* _Aim of the exercise_: Copy out every line of the listing word for word, but drop the picture lines.

Recorded data:
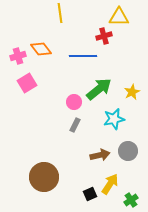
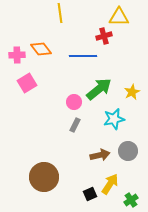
pink cross: moved 1 px left, 1 px up; rotated 14 degrees clockwise
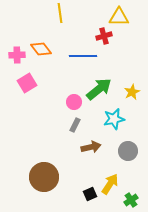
brown arrow: moved 9 px left, 8 px up
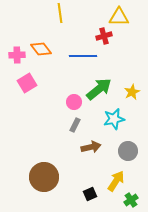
yellow arrow: moved 6 px right, 3 px up
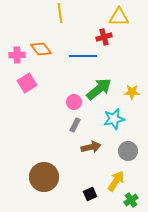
red cross: moved 1 px down
yellow star: rotated 28 degrees clockwise
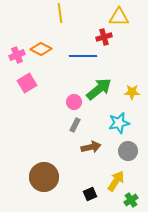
orange diamond: rotated 25 degrees counterclockwise
pink cross: rotated 21 degrees counterclockwise
cyan star: moved 5 px right, 4 px down
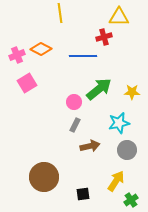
brown arrow: moved 1 px left, 1 px up
gray circle: moved 1 px left, 1 px up
black square: moved 7 px left; rotated 16 degrees clockwise
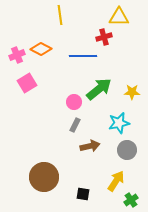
yellow line: moved 2 px down
black square: rotated 16 degrees clockwise
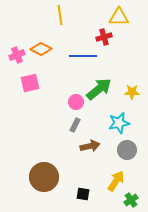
pink square: moved 3 px right; rotated 18 degrees clockwise
pink circle: moved 2 px right
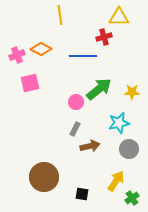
gray rectangle: moved 4 px down
gray circle: moved 2 px right, 1 px up
black square: moved 1 px left
green cross: moved 1 px right, 2 px up
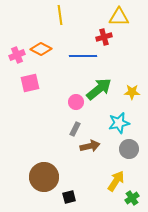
black square: moved 13 px left, 3 px down; rotated 24 degrees counterclockwise
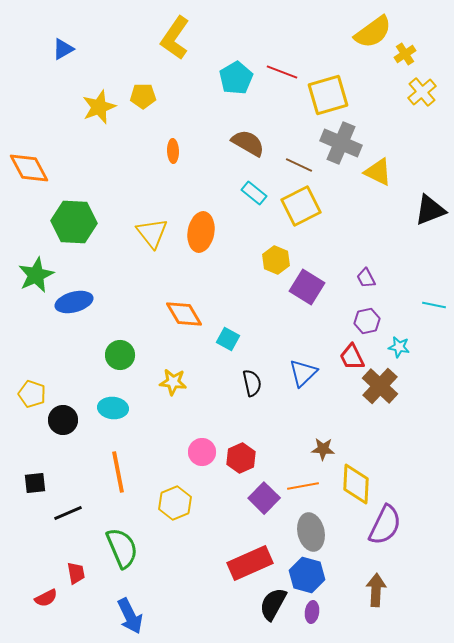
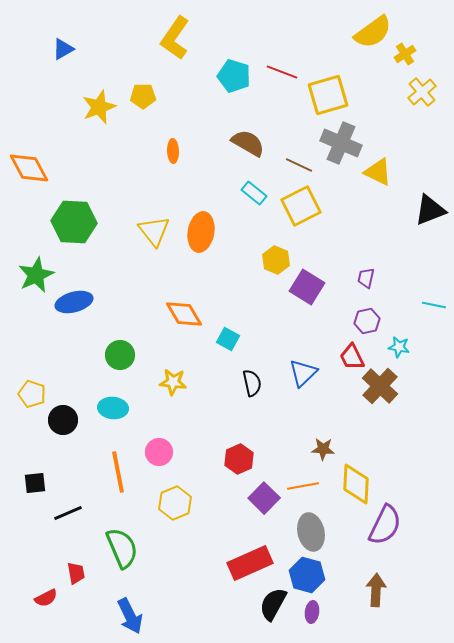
cyan pentagon at (236, 78): moved 2 px left, 2 px up; rotated 24 degrees counterclockwise
yellow triangle at (152, 233): moved 2 px right, 2 px up
purple trapezoid at (366, 278): rotated 40 degrees clockwise
pink circle at (202, 452): moved 43 px left
red hexagon at (241, 458): moved 2 px left, 1 px down
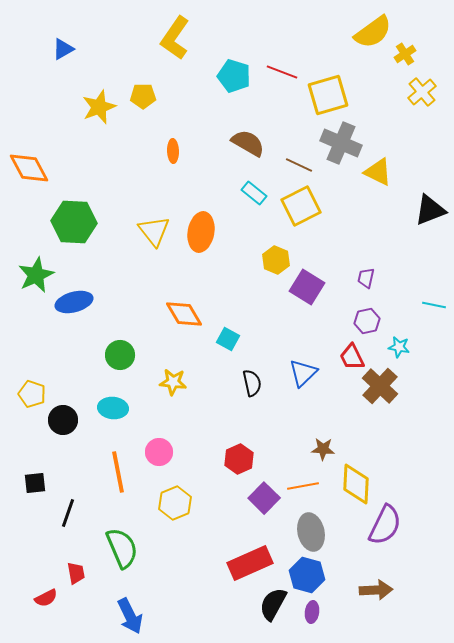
black line at (68, 513): rotated 48 degrees counterclockwise
brown arrow at (376, 590): rotated 84 degrees clockwise
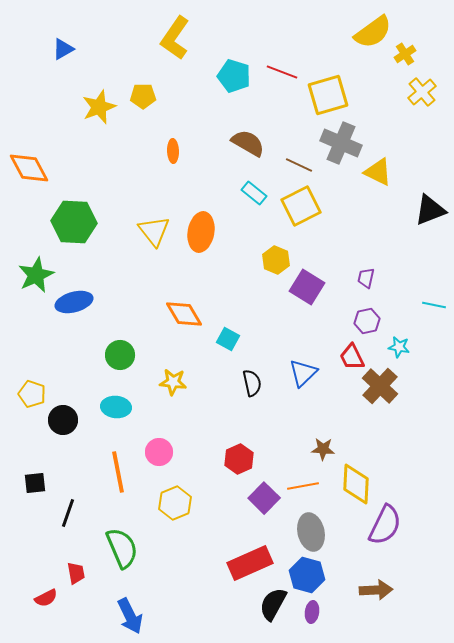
cyan ellipse at (113, 408): moved 3 px right, 1 px up
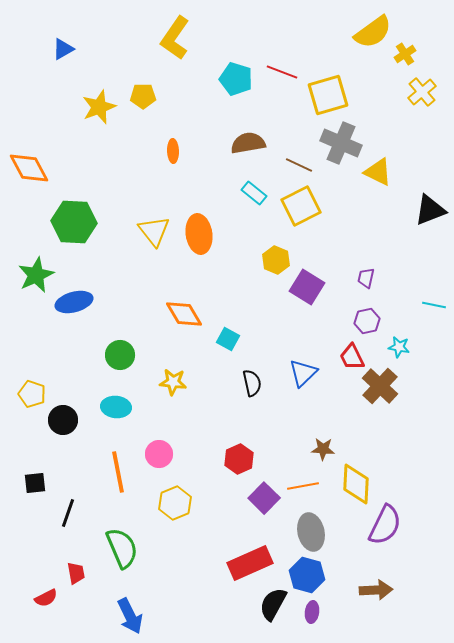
cyan pentagon at (234, 76): moved 2 px right, 3 px down
brown semicircle at (248, 143): rotated 40 degrees counterclockwise
orange ellipse at (201, 232): moved 2 px left, 2 px down; rotated 18 degrees counterclockwise
pink circle at (159, 452): moved 2 px down
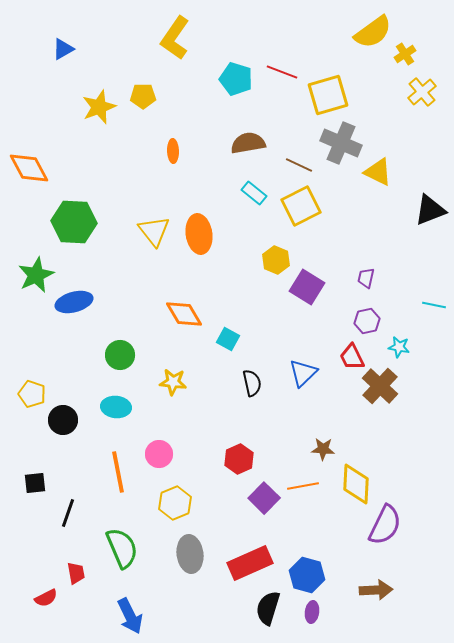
gray ellipse at (311, 532): moved 121 px left, 22 px down; rotated 6 degrees clockwise
black semicircle at (273, 604): moved 5 px left, 4 px down; rotated 12 degrees counterclockwise
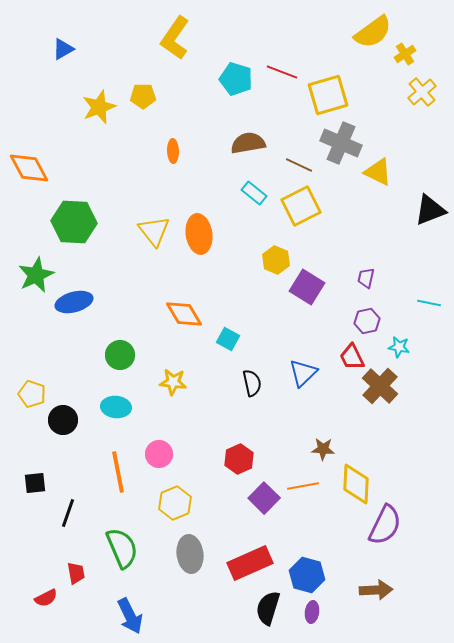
cyan line at (434, 305): moved 5 px left, 2 px up
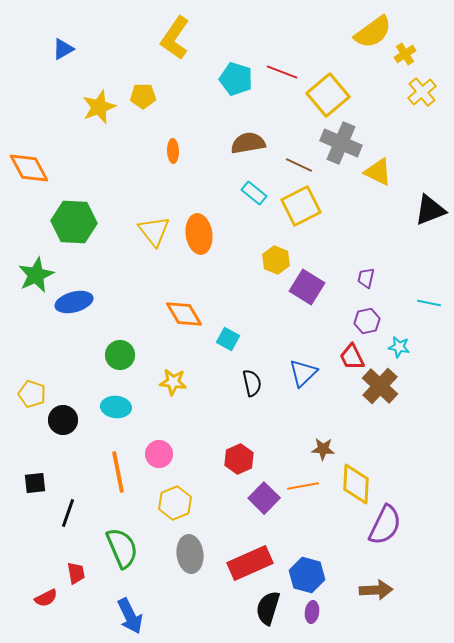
yellow square at (328, 95): rotated 24 degrees counterclockwise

* _Finished task_:
pink cross: moved 1 px left, 1 px up; rotated 14 degrees clockwise
brown arrow: moved 9 px left, 8 px up
yellow arrow: moved 6 px right, 3 px up
red cross: moved 1 px down
yellow star: rotated 28 degrees clockwise
orange diamond: rotated 25 degrees counterclockwise
pink cross: rotated 21 degrees counterclockwise
cyan star: moved 5 px right, 4 px down
brown arrow: moved 1 px left, 1 px up
gray circle: moved 1 px left, 1 px up
black square: moved 7 px left; rotated 16 degrees clockwise
yellow line: moved 2 px down
black square: rotated 16 degrees clockwise
pink square: moved 3 px right; rotated 18 degrees clockwise
pink circle: moved 2 px right
gray rectangle: moved 4 px down
gray circle: moved 2 px right, 1 px up
black square: moved 1 px left
green cross: moved 1 px right, 2 px up
black square: moved 13 px left, 3 px down; rotated 24 degrees counterclockwise
cyan pentagon at (236, 78): moved 2 px left, 2 px up; rotated 24 degrees counterclockwise
yellow triangle at (152, 233): moved 2 px right, 2 px up
purple trapezoid at (366, 278): rotated 40 degrees clockwise
pink circle at (202, 452): moved 43 px left
red hexagon at (241, 458): moved 2 px left, 1 px down
black line at (68, 513): rotated 48 degrees counterclockwise
brown arrow at (376, 590): rotated 84 degrees clockwise
cyan ellipse at (113, 408): moved 3 px right, 1 px up
cyan pentagon at (234, 76): moved 2 px right, 3 px down
brown semicircle at (248, 143): rotated 40 degrees counterclockwise
orange ellipse at (201, 232): moved 2 px left, 2 px down; rotated 18 degrees counterclockwise
pink circle at (159, 452): moved 2 px down
gray ellipse at (311, 532): moved 121 px left, 22 px down; rotated 6 degrees clockwise
black semicircle at (273, 604): moved 5 px left, 4 px down; rotated 12 degrees counterclockwise
cyan line at (434, 305): moved 5 px left, 2 px up
yellow square at (328, 95): rotated 24 degrees counterclockwise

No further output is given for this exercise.